*Modification records*
<<<<
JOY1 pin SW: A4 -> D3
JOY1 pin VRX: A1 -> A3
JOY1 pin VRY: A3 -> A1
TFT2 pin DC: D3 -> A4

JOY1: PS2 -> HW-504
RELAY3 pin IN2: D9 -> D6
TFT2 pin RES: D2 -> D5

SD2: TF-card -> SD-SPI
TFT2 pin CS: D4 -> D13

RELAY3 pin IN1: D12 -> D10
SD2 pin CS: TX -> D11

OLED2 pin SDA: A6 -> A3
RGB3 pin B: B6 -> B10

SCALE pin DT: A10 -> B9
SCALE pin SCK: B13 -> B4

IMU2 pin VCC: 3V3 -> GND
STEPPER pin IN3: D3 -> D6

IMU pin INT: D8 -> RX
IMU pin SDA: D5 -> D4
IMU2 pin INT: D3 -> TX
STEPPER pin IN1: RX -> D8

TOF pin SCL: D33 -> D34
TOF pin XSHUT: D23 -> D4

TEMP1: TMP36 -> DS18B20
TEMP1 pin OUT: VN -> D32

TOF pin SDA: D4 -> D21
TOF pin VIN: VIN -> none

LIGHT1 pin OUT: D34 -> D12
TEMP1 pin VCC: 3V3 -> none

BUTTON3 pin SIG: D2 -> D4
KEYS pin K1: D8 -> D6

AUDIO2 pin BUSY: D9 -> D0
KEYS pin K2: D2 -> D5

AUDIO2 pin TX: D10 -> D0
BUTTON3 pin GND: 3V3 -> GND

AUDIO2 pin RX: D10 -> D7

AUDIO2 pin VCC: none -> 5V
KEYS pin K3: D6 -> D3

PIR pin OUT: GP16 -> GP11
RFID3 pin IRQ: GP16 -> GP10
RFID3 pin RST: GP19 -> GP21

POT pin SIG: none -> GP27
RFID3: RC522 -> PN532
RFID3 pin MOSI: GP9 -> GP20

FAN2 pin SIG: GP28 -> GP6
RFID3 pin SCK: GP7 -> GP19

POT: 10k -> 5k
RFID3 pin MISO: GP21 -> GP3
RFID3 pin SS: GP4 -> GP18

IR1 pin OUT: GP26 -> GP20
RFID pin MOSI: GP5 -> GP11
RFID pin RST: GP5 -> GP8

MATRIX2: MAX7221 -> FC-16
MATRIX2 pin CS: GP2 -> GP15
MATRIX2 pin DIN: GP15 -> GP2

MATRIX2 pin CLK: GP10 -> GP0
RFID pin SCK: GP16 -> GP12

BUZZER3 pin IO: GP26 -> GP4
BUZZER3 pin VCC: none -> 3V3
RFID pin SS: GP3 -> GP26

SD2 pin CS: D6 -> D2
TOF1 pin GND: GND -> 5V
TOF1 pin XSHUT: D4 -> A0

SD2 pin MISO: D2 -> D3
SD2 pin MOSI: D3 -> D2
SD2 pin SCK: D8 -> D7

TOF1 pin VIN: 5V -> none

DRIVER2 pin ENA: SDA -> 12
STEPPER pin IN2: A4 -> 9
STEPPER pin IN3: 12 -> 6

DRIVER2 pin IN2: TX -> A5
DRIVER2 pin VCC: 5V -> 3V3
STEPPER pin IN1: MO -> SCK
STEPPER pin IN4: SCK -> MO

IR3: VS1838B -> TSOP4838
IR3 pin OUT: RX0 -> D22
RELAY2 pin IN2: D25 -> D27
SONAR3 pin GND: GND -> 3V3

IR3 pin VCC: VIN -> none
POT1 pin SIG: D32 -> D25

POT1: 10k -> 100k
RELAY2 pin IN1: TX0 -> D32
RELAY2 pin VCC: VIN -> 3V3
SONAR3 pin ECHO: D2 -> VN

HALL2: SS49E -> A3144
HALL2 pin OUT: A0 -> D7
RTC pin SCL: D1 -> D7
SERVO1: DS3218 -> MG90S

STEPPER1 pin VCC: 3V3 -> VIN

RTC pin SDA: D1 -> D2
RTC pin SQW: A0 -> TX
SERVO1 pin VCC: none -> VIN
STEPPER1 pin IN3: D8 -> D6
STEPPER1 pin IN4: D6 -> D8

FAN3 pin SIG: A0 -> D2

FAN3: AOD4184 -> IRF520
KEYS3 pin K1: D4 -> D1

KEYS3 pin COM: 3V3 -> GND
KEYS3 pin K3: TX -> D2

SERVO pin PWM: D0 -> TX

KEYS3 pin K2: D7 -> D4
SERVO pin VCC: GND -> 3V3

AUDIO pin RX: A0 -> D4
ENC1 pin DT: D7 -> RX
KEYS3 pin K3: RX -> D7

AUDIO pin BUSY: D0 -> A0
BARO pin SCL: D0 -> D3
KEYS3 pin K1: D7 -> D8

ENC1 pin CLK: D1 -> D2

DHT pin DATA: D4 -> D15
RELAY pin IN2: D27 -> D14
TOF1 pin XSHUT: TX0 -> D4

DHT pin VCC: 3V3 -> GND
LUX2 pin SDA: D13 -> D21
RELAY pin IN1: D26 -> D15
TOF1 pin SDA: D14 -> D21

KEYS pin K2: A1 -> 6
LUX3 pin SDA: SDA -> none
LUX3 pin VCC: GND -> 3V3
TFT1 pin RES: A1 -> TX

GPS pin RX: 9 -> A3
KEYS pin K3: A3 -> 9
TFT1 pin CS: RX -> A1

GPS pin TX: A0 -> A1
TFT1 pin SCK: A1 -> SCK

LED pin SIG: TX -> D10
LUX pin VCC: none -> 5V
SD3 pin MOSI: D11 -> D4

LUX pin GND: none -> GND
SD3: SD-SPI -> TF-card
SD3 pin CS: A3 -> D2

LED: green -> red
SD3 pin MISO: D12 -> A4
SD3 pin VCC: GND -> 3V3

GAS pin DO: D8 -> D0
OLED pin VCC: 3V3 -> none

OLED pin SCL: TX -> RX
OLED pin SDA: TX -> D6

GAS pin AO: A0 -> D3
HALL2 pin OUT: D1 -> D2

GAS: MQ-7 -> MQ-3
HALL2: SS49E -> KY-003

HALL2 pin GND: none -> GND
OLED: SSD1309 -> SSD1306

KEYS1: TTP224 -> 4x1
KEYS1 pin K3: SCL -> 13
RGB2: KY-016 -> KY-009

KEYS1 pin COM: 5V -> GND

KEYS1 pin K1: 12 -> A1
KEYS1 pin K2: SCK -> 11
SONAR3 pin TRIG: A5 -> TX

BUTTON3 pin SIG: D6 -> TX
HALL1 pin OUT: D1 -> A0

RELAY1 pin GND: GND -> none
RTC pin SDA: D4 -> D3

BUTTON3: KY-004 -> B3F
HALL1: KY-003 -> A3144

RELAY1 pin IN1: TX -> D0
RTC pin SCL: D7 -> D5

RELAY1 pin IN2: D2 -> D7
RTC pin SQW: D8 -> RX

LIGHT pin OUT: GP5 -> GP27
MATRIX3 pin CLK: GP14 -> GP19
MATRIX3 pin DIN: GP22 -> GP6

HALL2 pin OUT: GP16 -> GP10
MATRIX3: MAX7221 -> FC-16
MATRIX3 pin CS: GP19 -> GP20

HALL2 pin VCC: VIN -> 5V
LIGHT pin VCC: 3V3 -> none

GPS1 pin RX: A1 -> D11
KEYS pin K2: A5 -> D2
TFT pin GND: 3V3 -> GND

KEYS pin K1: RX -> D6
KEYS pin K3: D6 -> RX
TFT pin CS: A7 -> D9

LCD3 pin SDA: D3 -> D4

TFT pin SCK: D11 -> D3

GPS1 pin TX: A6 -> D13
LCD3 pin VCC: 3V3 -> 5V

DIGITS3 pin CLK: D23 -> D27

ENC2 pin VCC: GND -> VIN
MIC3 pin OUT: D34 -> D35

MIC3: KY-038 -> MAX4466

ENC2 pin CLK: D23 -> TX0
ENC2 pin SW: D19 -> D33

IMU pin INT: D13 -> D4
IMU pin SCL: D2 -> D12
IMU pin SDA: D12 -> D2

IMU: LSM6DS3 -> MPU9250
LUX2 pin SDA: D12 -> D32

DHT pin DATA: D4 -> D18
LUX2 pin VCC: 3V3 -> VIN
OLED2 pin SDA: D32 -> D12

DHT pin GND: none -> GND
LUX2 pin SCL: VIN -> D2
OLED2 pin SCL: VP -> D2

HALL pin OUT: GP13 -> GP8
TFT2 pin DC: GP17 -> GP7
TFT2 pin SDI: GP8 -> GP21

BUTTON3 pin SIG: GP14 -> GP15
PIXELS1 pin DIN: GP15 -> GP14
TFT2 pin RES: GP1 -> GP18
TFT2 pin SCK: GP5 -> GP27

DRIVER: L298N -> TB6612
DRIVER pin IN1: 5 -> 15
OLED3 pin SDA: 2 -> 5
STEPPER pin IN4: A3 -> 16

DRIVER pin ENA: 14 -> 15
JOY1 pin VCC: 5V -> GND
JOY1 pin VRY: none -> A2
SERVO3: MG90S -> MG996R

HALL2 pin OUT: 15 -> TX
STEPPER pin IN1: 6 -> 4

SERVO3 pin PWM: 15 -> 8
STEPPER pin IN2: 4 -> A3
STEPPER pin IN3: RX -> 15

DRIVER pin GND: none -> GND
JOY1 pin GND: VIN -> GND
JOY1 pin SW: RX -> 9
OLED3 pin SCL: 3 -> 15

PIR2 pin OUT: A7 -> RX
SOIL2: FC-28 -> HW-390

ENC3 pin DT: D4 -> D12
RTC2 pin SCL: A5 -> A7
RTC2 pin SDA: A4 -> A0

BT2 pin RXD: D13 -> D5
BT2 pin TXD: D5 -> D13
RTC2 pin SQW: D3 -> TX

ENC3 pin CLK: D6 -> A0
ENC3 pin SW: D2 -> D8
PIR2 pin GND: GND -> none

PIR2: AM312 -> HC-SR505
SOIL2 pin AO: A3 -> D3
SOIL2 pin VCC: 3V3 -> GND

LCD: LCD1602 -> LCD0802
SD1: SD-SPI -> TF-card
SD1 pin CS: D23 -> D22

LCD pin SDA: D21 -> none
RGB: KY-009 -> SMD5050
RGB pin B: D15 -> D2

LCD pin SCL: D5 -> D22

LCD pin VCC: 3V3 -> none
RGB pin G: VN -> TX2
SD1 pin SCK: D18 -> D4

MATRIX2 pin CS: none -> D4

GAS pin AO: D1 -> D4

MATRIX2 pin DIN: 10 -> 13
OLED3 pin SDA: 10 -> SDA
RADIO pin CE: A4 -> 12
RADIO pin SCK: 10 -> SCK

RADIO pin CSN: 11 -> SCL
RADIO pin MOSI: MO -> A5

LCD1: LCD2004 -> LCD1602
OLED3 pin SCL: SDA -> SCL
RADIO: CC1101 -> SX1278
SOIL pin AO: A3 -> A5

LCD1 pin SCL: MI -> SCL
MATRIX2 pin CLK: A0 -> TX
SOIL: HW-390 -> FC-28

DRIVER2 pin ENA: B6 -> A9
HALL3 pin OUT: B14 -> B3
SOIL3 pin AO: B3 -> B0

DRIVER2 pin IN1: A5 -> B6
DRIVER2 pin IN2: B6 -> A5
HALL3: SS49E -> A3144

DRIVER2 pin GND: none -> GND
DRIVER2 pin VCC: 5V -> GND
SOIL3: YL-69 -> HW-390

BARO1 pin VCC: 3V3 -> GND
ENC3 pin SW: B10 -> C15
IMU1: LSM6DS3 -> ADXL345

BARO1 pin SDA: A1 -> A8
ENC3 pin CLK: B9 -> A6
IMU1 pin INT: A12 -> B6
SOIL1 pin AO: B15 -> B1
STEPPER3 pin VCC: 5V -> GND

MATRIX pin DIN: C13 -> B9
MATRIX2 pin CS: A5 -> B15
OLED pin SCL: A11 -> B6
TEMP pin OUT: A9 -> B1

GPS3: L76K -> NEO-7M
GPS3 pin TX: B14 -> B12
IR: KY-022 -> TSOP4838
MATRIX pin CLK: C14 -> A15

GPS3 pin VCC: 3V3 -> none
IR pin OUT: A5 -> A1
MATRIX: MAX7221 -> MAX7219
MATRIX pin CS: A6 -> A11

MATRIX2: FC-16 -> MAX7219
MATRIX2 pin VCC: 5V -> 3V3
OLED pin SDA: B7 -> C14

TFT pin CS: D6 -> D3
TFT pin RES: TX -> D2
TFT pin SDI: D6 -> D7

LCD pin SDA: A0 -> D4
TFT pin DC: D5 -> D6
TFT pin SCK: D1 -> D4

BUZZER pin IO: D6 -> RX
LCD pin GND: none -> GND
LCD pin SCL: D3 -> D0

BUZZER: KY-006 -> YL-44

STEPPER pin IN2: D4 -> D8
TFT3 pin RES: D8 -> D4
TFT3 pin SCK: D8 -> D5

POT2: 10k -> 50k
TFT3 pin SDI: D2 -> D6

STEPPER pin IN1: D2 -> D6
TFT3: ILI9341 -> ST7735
>>>>
*PROBLEM*
Your task is to retype the entries verbatim, starting with the line that holds "HALL2 pin GND: none -> GND" and stopping after the line that holds "DRIVER pin GND: none -> GND".

*WRITTEN REPLY*
HALL2 pin GND: none -> GND
OLED: SSD1309 -> SSD1306

KEYS1: TTP224 -> 4x1
KEYS1 pin K3: SCL -> 13
RGB2: KY-016 -> KY-009

KEYS1 pin COM: 5V -> GND

KEYS1 pin K1: 12 -> A1
KEYS1 pin K2: SCK -> 11
SONAR3 pin TRIG: A5 -> TX

BUTTON3 pin SIG: D6 -> TX
HALL1 pin OUT: D1 -> A0

RELAY1 pin GND: GND -> none
RTC pin SDA: D4 -> D3

BUTTON3: KY-004 -> B3F
HALL1: KY-003 -> A3144

RELAY1 pin IN1: TX -> D0
RTC pin SCL: D7 -> D5

RELAY1 pin IN2: D2 -> D7
RTC pin SQW: D8 -> RX

LIGHT pin OUT: GP5 -> GP27
MATRIX3 pin CLK: GP14 -> GP19
MATRIX3 pin DIN: GP22 -> GP6

HALL2 pin OUT: GP16 -> GP10
MATRIX3: MAX7221 -> FC-16
MATRIX3 pin CS: GP19 -> GP20

HALL2 pin VCC: VIN -> 5V
LIGHT pin VCC: 3V3 -> none

GPS1 pin RX: A1 -> D11
KEYS pin K2: A5 -> D2
TFT pin GND: 3V3 -> GND

KEYS pin K1: RX -> D6
KEYS pin K3: D6 -> RX
TFT pin CS: A7 -> D9

LCD3 pin SDA: D3 -> D4

TFT pin SCK: D11 -> D3

GPS1 pin TX: A6 -> D13
LCD3 pin VCC: 3V3 -> 5V

DIGITS3 pin CLK: D23 -> D27

ENC2 pin VCC: GND -> VIN
MIC3 pin OUT: D34 -> D35

MIC3: KY-038 -> MAX4466

ENC2 pin CLK: D23 -> TX0
ENC2 pin SW: D19 -> D33

IMU pin INT: D13 -> D4
IMU pin SCL: D2 -> D12
IMU pin SDA: D12 -> D2

IMU: LSM6DS3 -> MPU9250
LUX2 pin SDA: D12 -> D32

DHT pin DATA: D4 -> D18
LUX2 pin VCC: 3V3 -> VIN
OLED2 pin SDA: D32 -> D12

DHT pin GND: none -> GND
LUX2 pin SCL: VIN -> D2
OLED2 pin SCL: VP -> D2

HALL pin OUT: GP13 -> GP8
TFT2 pin DC: GP17 -> GP7
TFT2 pin SDI: GP8 -> GP21

BUTTON3 pin SIG: GP14 -> GP15
PIXELS1 pin DIN: GP15 -> GP14
TFT2 pin RES: GP1 -> GP18
TFT2 pin SCK: GP5 -> GP27

DRIVER: L298N -> TB6612
DRIVER pin IN1: 5 -> 15
OLED3 pin SDA: 2 -> 5
STEPPER pin IN4: A3 -> 16

DRIVER pin ENA: 14 -> 15
JOY1 pin VCC: 5V -> GND
JOY1 pin VRY: none -> A2
SERVO3: MG90S -> MG996R

HALL2 pin OUT: 15 -> TX
STEPPER pin IN1: 6 -> 4

SERVO3 pin PWM: 15 -> 8
STEPPER pin IN2: 4 -> A3
STEPPER pin IN3: RX -> 15

DRIVER pin GND: none -> GND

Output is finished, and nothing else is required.